Your objective:
An exact copy of the entries below is needed, with every picture left out.

──────────────────────────────

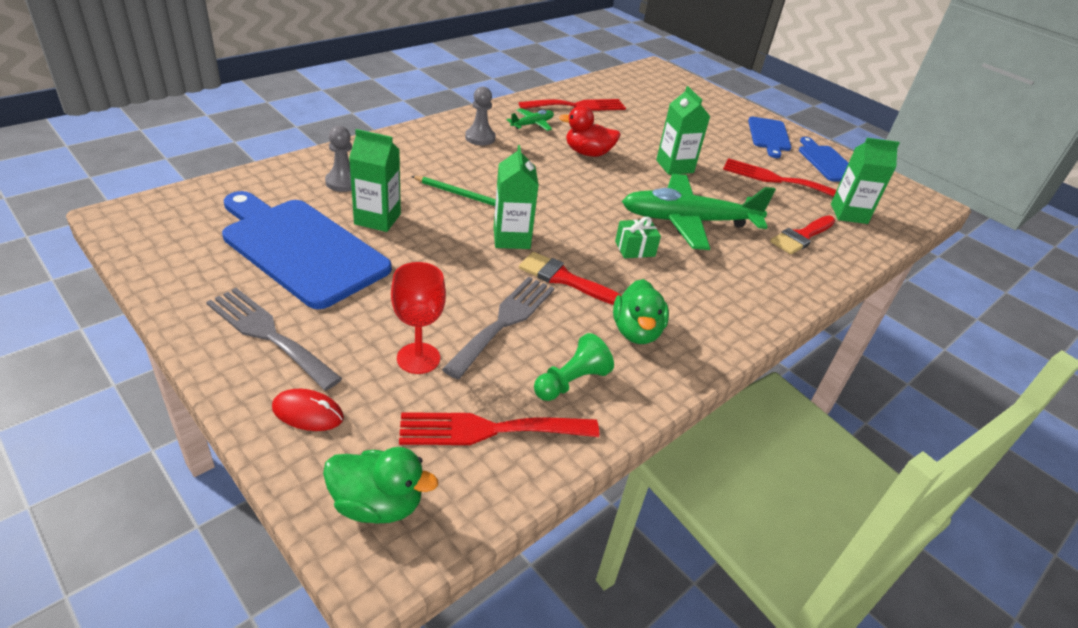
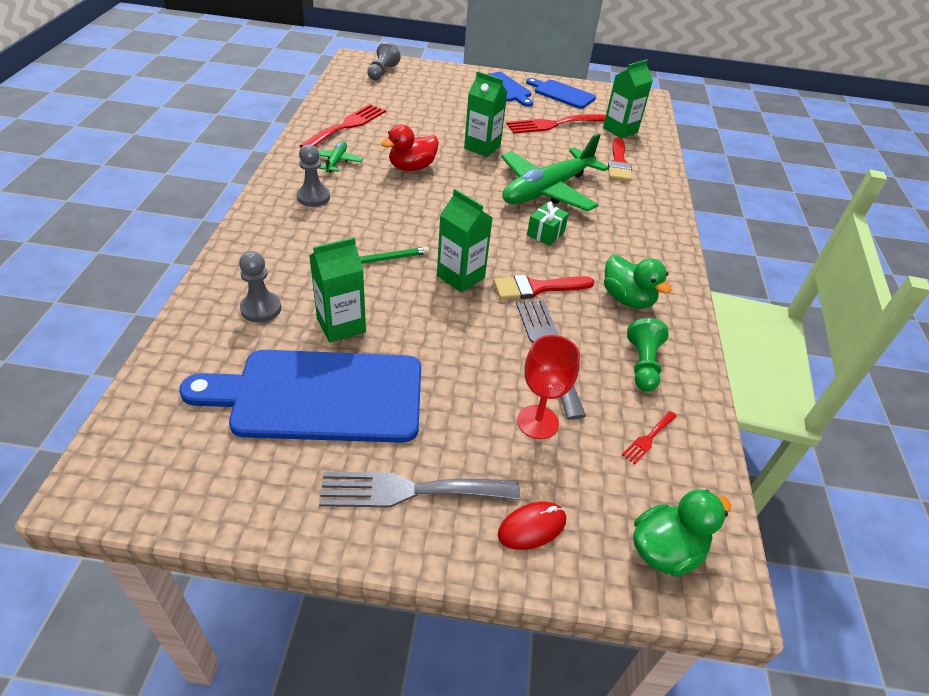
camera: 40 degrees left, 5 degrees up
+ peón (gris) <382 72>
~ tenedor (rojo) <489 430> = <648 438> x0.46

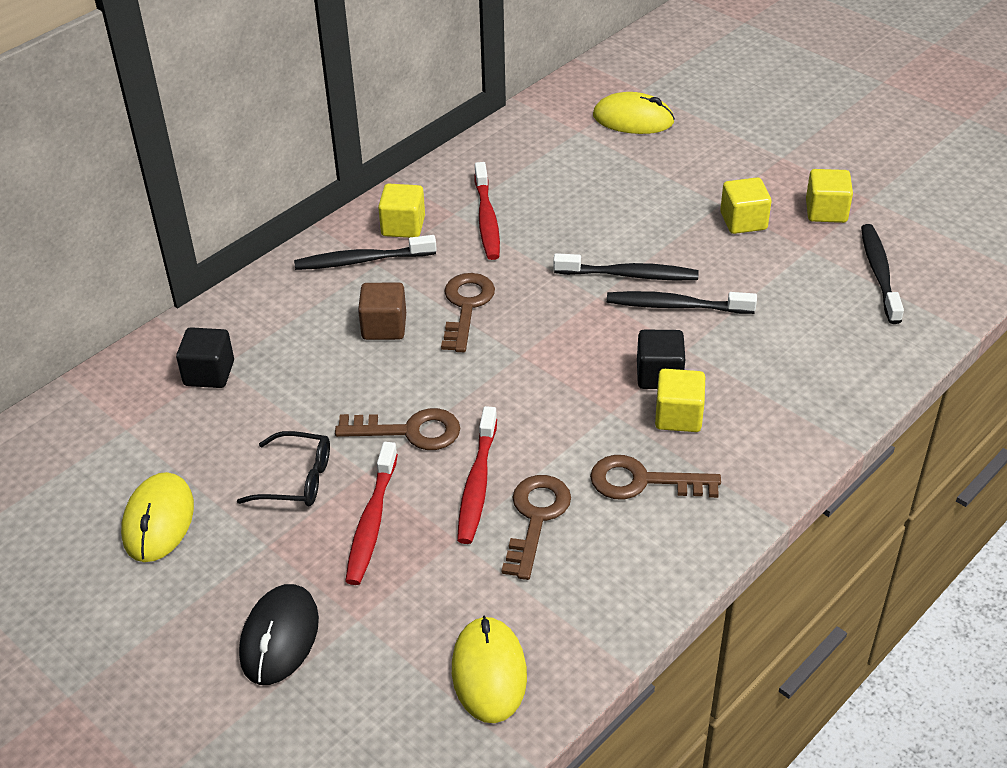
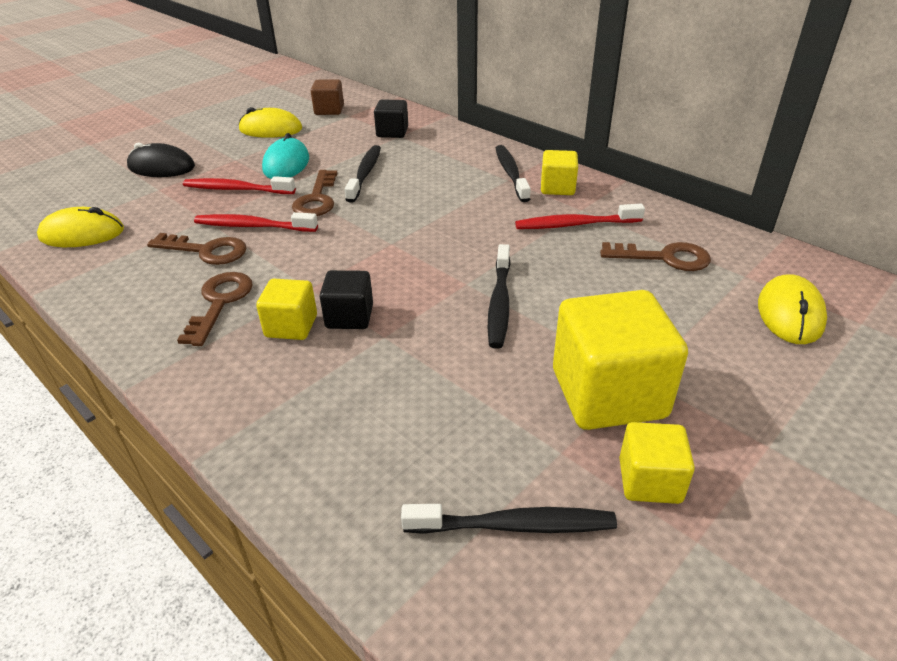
camera: 90 degrees right, 5 degrees down
~ cubo (marrón) <384 327> to <329 110>
~ llave (marrón) <466 307> to <664 258>
~ cepillo de dientes (negro) <677 306> to <365 174>
~ gafas (negro) <296 479> to ratón (turquesa) <286 164>
~ cubo (amarillo) <743 221> = <608 394> x1.89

──────────────────────────────

Result of the exercise:
camera: 40 degrees left, 5 degrees up
+ peón (gris) <382 72>
~ tenedor (rojo) <489 430> = <648 438> x0.46

camera: 90 degrees right, 5 degrees down
~ cubo (marrón) <384 327> to <329 110>
~ llave (marrón) <466 307> to <664 258>
~ cepillo de dientes (negro) <677 306> to <365 174>
~ gafas (negro) <296 479> to ratón (turquesa) <286 164>
~ cubo (amarillo) <743 221> = <608 394> x1.89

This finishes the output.